### PROBLEM STATEMENT
Your answer must consist of the records exactly as given, with no pictures included.

····················

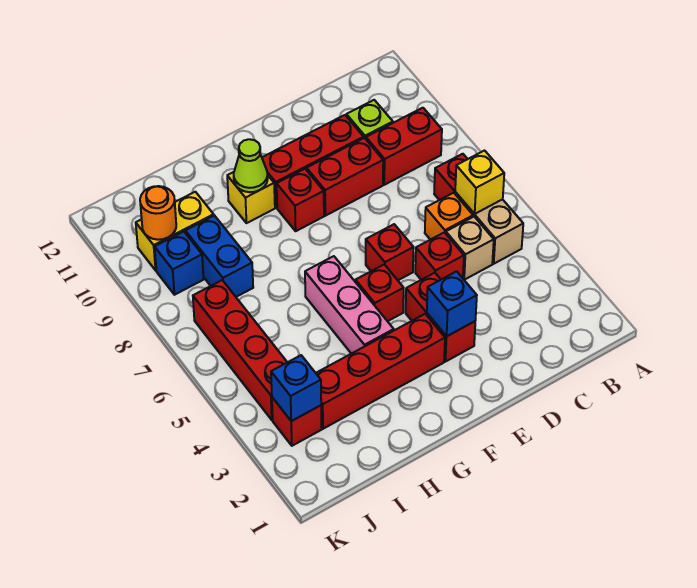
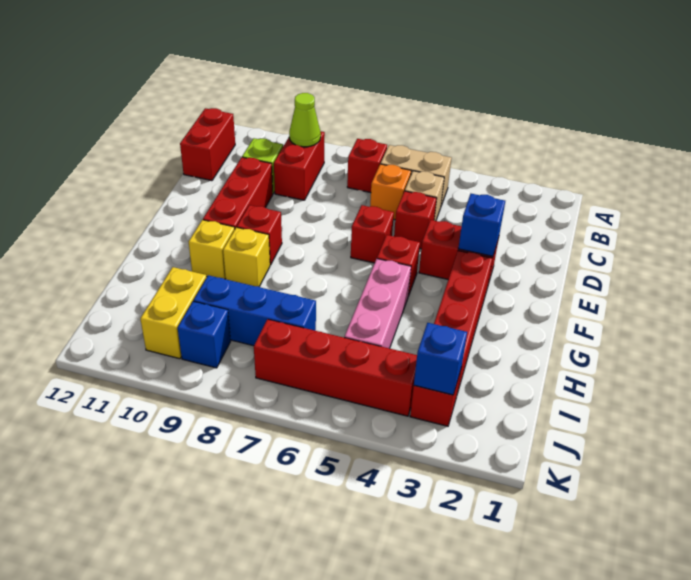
yellow brick B6 level 2 -> yellow brick G9 level 1
red brick D9:E9 level 1 -> red brick B12:C12 level 1
pink brick G4:G6 level 1 -> pink brick G5:I5 level 1
lime cone G10 level 2 -> lime cone B9 level 2
blue brick I8:I9 level 1 -> blue brick I7:I9 level 1
orange round brick J10 level 2 -> none

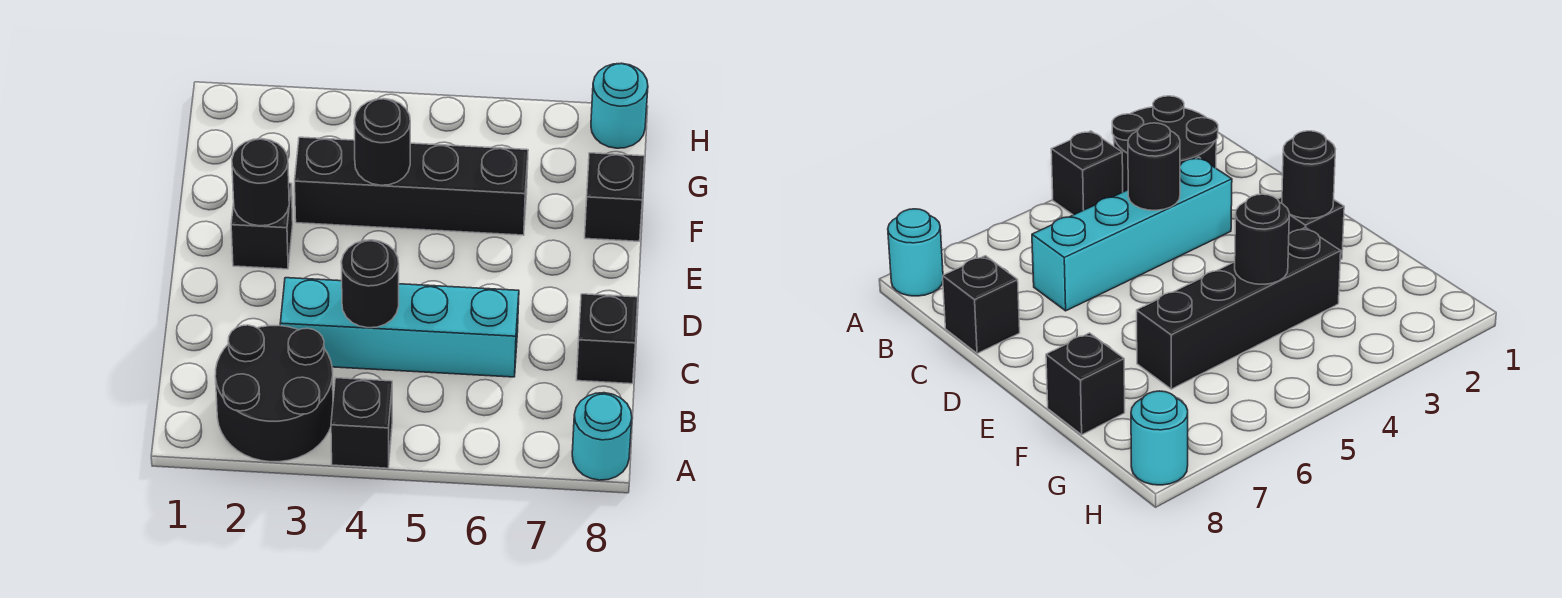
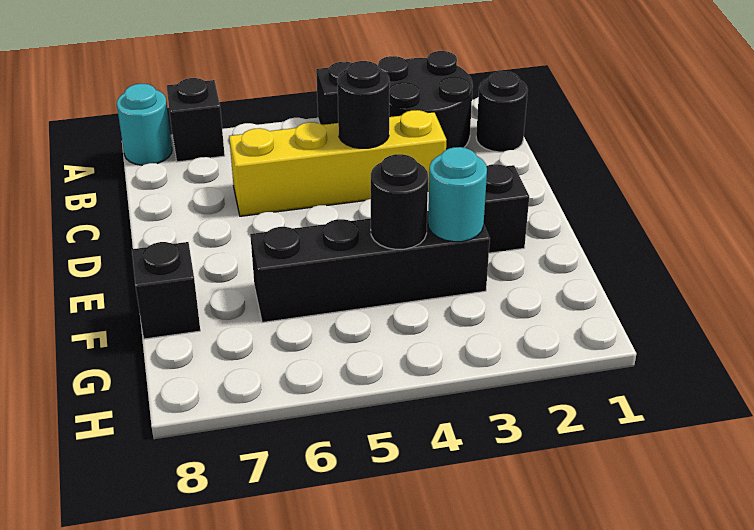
cyan brick C3:C6 level 1 -> yellow brick C3:C6 level 1
black brick C8 level 1 -> black brick A7 level 1
black round brick E2 level 2 -> black round brick B1 level 1
cyan round brick H8 level 1 -> cyan round brick F3 level 2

····················

### ANSWER BOX
yellow brick B6 level 2 -> yellow brick G9 level 1
red brick D9:E9 level 1 -> red brick B12:C12 level 1
pink brick G4:G6 level 1 -> pink brick G5:I5 level 1
lime cone G10 level 2 -> lime cone B9 level 2
blue brick I8:I9 level 1 -> blue brick I7:I9 level 1
orange round brick J10 level 2 -> none

cyan brick C3:C6 level 1 -> yellow brick C3:C6 level 1
black brick C8 level 1 -> black brick A7 level 1
black round brick E2 level 2 -> black round brick B1 level 1
cyan round brick H8 level 1 -> cyan round brick F3 level 2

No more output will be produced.